-- WHAT IS EXPECTED --
Please copy the listing line for line, starting at the line that contains "Write the LilyPond" and ending after the line that contains "f'4\ff r8 a'8-. g'8 e'8 f'8. ges16->( |".

-- EXTRACTED MATERIAL --
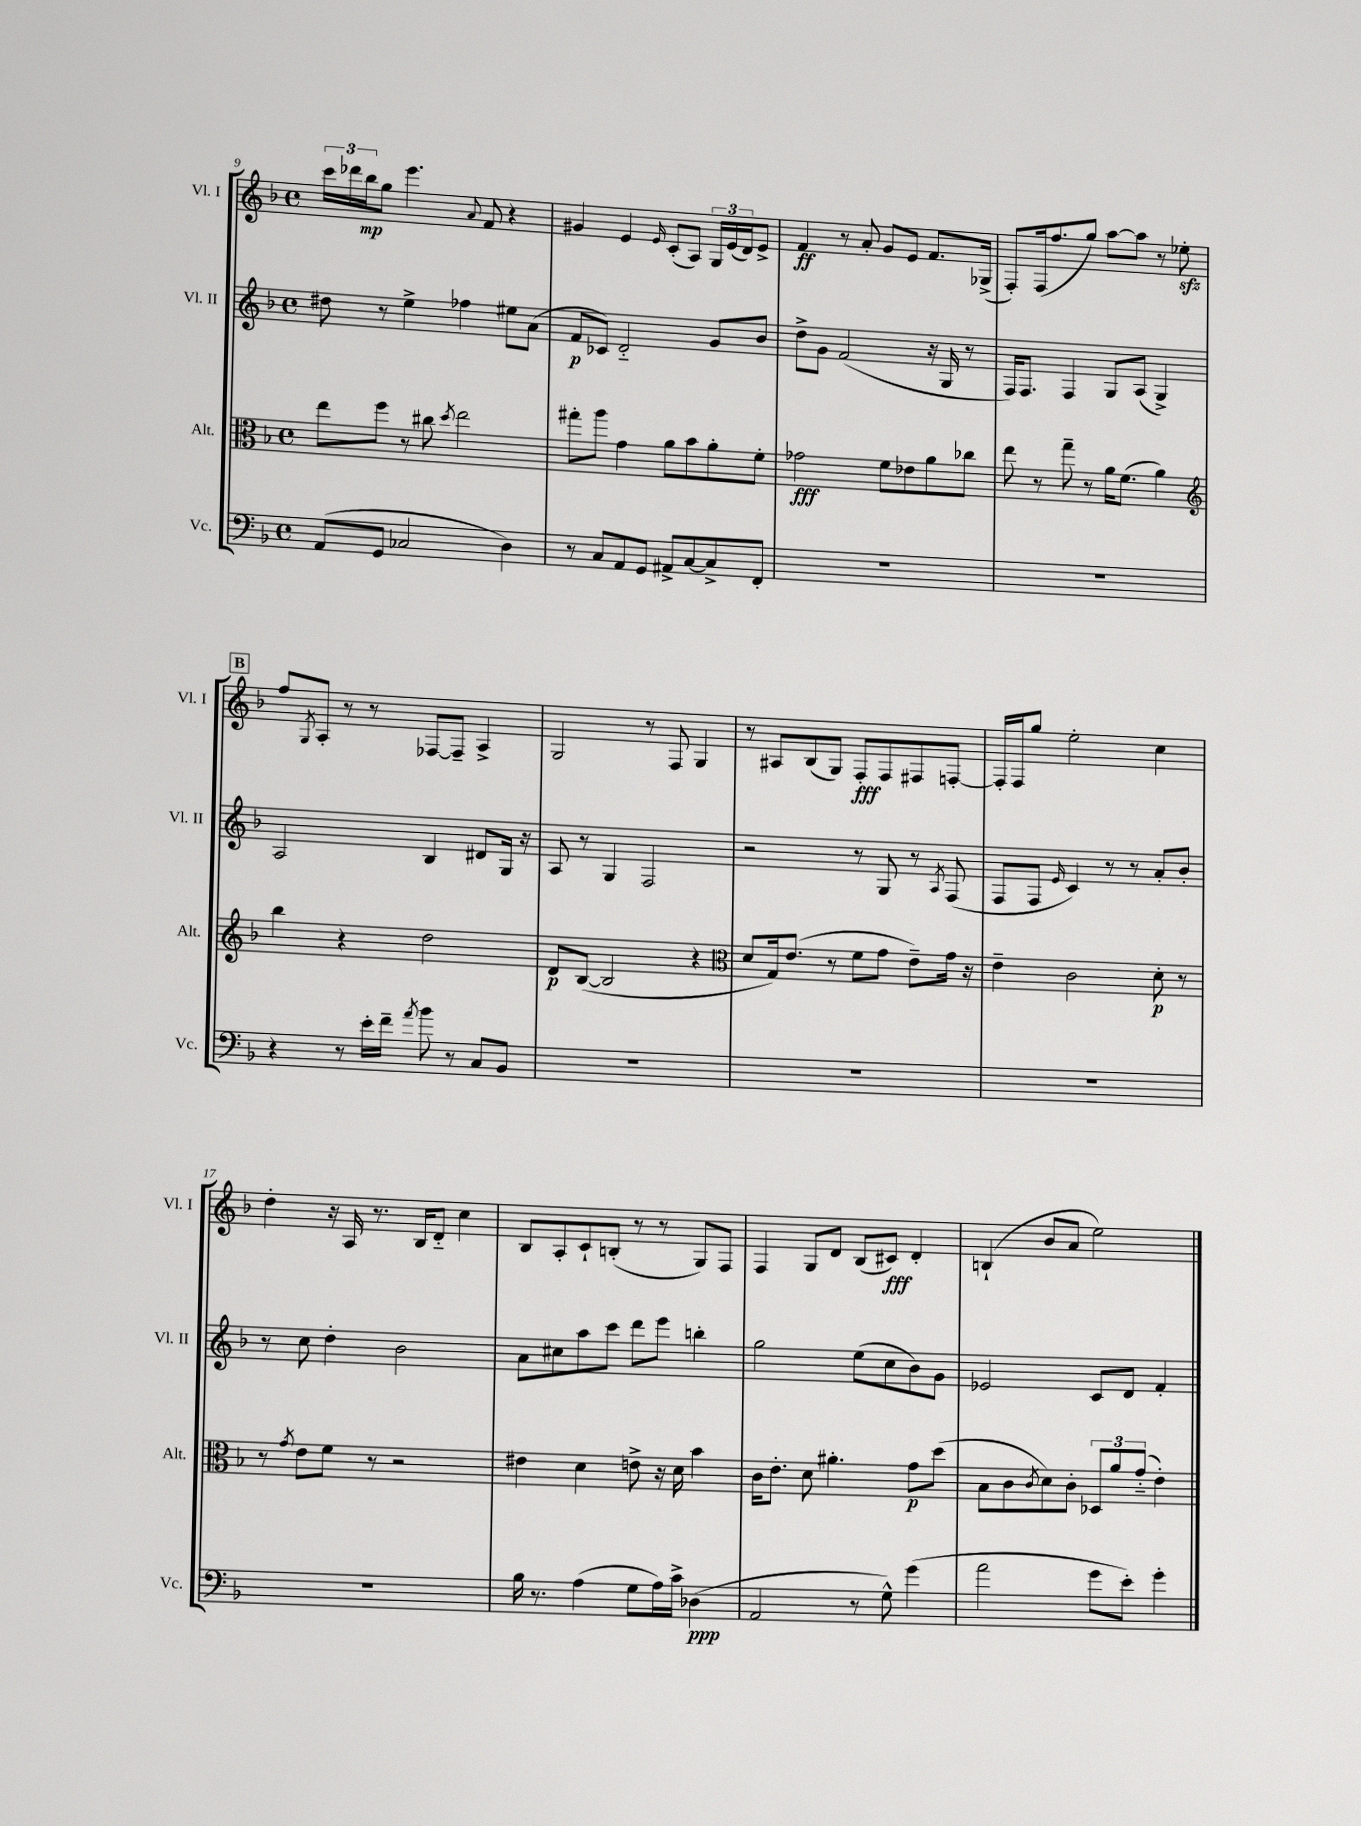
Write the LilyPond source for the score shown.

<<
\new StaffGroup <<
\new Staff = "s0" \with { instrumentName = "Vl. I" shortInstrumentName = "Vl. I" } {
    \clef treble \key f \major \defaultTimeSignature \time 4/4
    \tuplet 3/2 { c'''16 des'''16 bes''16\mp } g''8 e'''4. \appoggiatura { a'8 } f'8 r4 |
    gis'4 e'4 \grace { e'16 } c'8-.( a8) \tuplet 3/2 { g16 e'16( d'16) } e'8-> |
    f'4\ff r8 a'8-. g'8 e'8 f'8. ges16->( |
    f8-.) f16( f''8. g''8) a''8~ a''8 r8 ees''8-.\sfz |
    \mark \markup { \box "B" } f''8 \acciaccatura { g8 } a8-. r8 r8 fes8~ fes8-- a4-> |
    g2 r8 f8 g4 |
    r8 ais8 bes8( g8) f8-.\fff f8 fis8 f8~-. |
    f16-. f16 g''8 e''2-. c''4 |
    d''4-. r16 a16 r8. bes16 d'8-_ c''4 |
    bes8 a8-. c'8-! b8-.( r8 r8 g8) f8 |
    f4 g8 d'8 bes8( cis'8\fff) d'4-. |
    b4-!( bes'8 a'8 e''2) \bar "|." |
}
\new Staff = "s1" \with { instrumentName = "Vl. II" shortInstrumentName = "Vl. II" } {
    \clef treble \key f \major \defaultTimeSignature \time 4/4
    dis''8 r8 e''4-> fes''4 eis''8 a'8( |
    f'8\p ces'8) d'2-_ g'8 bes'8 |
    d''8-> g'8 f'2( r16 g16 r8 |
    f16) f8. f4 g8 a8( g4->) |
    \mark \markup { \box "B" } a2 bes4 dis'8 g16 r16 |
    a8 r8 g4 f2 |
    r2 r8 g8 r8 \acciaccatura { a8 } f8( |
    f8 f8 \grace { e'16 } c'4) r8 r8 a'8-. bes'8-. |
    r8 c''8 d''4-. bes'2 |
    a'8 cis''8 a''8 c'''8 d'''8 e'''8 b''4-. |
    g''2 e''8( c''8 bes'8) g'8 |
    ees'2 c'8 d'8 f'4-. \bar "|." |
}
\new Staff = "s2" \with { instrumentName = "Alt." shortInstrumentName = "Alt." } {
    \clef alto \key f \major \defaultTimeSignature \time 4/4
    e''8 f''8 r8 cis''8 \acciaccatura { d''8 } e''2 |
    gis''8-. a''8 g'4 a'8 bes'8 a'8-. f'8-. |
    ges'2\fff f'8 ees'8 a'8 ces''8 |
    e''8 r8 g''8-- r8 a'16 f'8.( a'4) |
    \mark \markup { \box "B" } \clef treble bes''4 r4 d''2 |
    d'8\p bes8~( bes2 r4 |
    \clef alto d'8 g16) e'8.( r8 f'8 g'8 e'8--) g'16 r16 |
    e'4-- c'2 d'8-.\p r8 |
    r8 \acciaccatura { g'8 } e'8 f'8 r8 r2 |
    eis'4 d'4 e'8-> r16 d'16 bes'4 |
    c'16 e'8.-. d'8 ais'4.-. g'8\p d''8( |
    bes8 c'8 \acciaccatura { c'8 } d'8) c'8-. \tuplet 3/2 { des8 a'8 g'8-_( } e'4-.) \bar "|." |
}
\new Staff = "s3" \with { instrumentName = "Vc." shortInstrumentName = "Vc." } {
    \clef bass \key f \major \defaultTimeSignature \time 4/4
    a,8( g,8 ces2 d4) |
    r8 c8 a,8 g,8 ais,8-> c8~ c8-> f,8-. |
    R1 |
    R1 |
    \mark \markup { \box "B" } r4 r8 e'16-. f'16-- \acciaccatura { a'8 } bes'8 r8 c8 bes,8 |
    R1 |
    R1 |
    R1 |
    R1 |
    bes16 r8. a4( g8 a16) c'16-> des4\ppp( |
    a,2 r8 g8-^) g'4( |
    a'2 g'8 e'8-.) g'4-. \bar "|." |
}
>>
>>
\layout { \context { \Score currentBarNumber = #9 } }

...

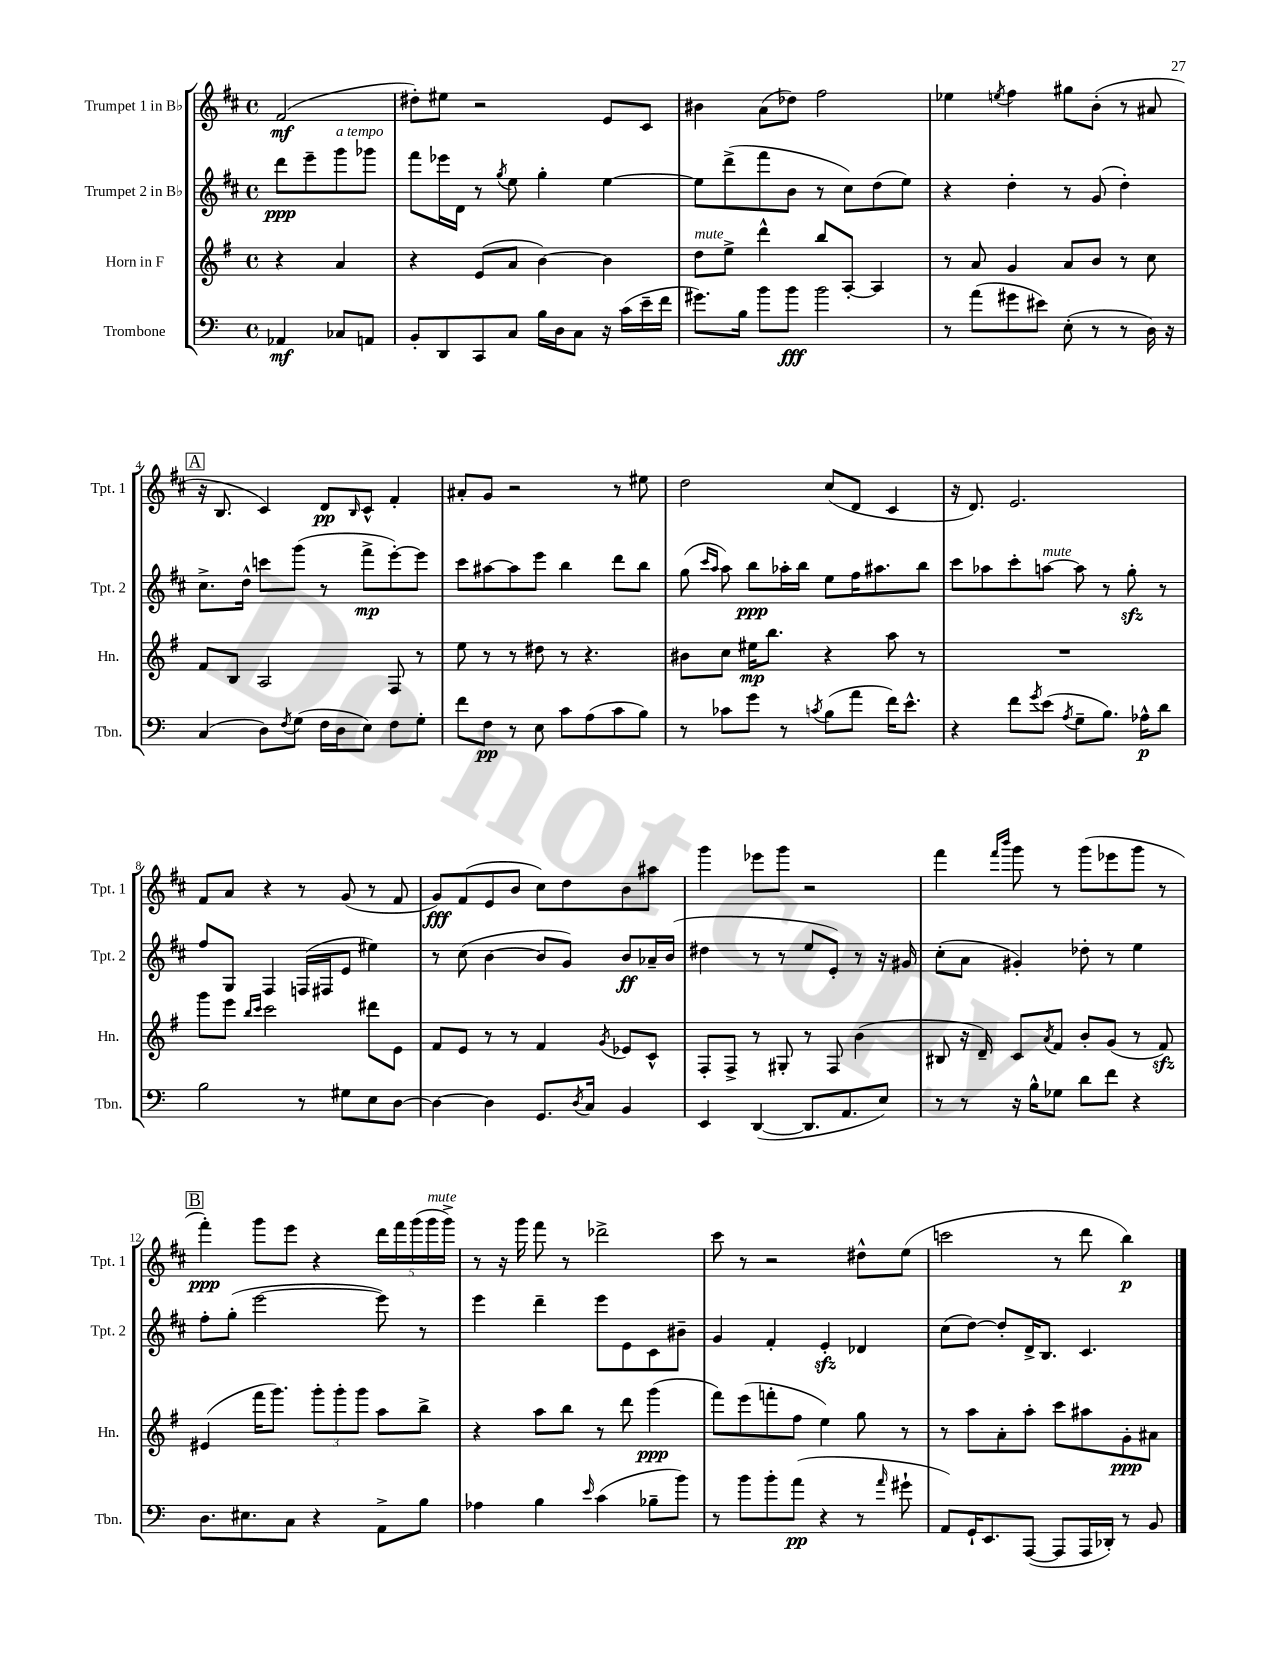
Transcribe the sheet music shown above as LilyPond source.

-- TASK RESPONSE --
Write the LilyPond source for the score shown.

<<
\new StaffGroup <<
\new Staff = "s0" \with { instrumentName = "Vl. I" shortInstrumentName = "Vl. I" } {
    \clef treble \key f \major \defaultTimeSignature \time 4/4
    \tuplet 3/2 { c'''16 des'''16 bes''16\mp } g''8 e'''4. \appoggiatura { a'8 } f'8 r4 |
    gis'4 e'4 \grace { e'16 } c'8-.( a8) \tuplet 3/2 { g16 e'16( d'16) } e'8-> |
    f'4\ff r8 a'8-. g'8 e'8 f'8. ges16->( |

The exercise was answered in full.